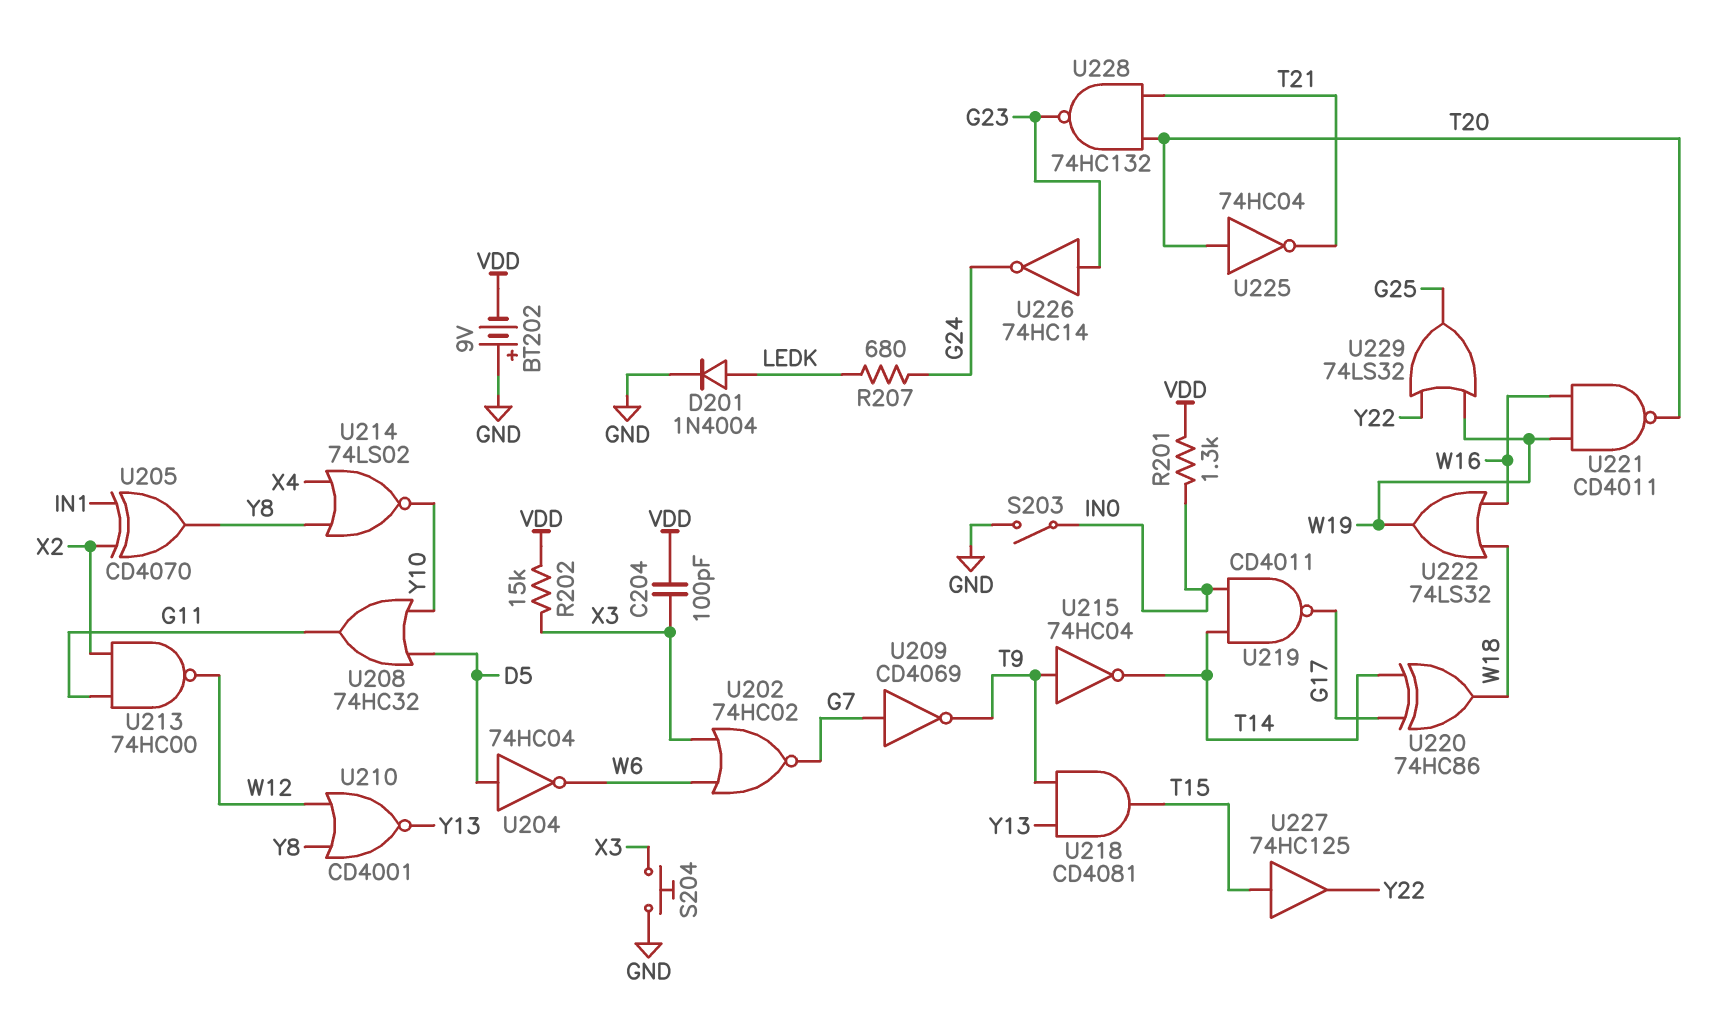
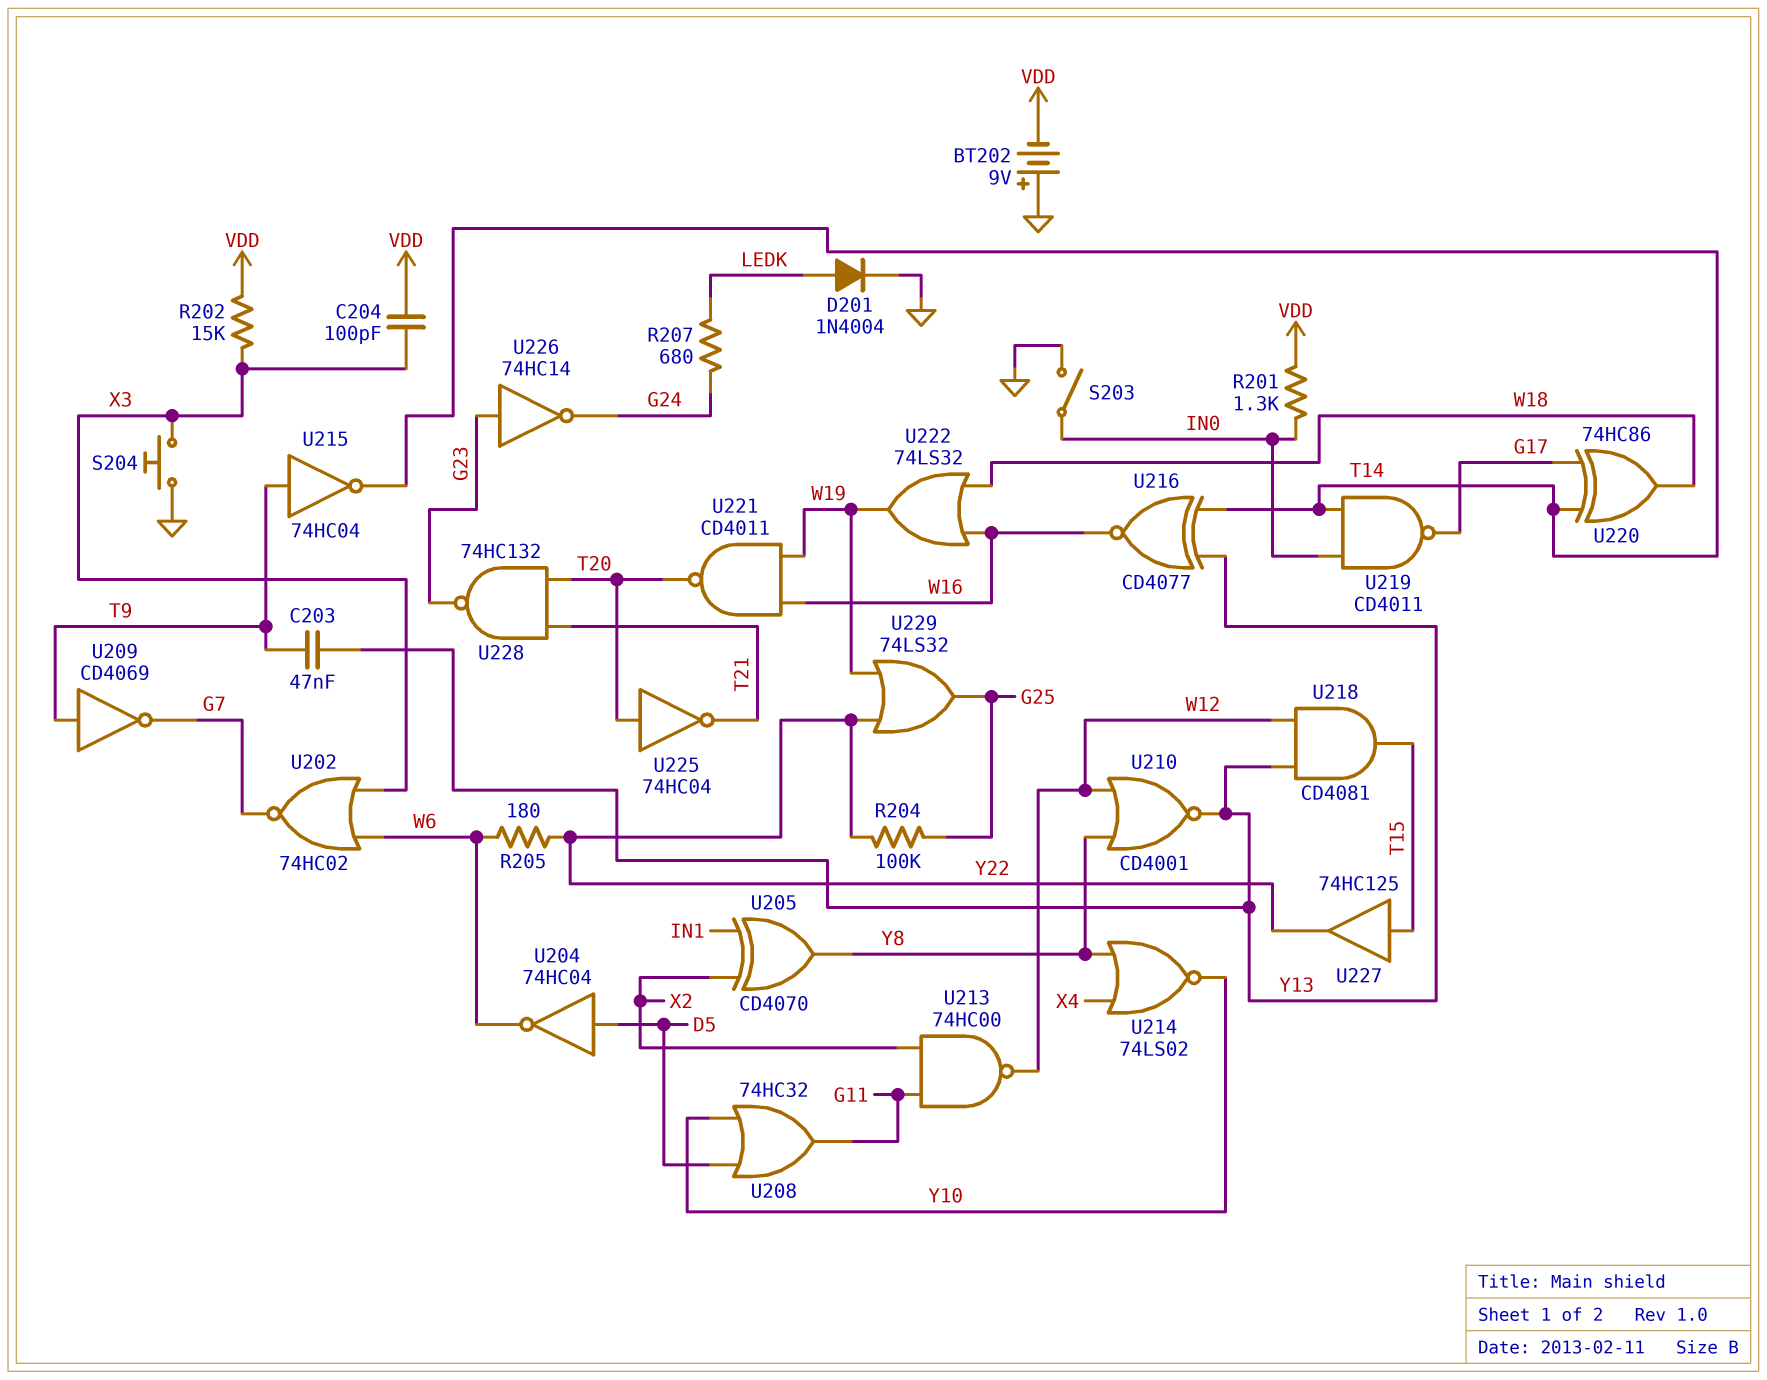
C203: none -> 47nF (T9, Y13)
R204: none -> 100k (G25, Y22)
R205: none -> 180 (W6, Y22)
U209: NOT CD4069 (in G7, out T9) -> NOT CD4069 (in T9, out G7)
U216: none -> XNOR CD4077 (in T14, in Y13, out W16)
U218: AND CD4081 (in T9, in Y13, out T15) -> AND CD4081 (in W12, in Y13, out T15)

+++

▶ _Task item_
Leaving the pictures aside, write out the entries above exactly.

▶ _Response to this exercise_
C203: none -> 47nF (T9, Y13)
R204: none -> 100k (G25, Y22)
R205: none -> 180 (W6, Y22)
U209: NOT CD4069 (in G7, out T9) -> NOT CD4069 (in T9, out G7)
U216: none -> XNOR CD4077 (in T14, in Y13, out W16)
U218: AND CD4081 (in T9, in Y13, out T15) -> AND CD4081 (in W12, in Y13, out T15)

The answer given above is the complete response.